-------- GIVEN INFORMATION

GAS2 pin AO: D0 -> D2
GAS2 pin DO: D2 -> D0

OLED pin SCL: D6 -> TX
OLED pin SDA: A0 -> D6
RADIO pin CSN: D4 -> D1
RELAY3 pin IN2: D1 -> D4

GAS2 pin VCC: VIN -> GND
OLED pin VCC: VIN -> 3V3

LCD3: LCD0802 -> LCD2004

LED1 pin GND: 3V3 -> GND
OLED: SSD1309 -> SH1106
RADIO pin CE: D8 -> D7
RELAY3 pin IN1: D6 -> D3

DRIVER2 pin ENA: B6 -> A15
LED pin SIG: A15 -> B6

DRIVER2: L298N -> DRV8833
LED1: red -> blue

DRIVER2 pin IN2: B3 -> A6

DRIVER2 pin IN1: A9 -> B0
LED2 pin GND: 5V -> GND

----------------

_PROBLEM TO WORK ON_: Retype the records above exactly.

_FINISHED TASK_:
GAS2 pin AO: D0 -> D2
GAS2 pin DO: D2 -> D0

OLED pin SCL: D6 -> TX
OLED pin SDA: A0 -> D6
RADIO pin CSN: D4 -> D1
RELAY3 pin IN2: D1 -> D4

GAS2 pin VCC: VIN -> GND
OLED pin VCC: VIN -> 3V3

LCD3: LCD0802 -> LCD2004

LED1 pin GND: 3V3 -> GND
OLED: SSD1309 -> SH1106
RADIO pin CE: D8 -> D7
RELAY3 pin IN1: D6 -> D3

DRIVER2 pin ENA: B6 -> A15
LED pin SIG: A15 -> B6

DRIVER2: L298N -> DRV8833
LED1: red -> blue

DRIVER2 pin IN2: B3 -> A6

DRIVER2 pin IN1: A9 -> B0
LED2 pin GND: 5V -> GND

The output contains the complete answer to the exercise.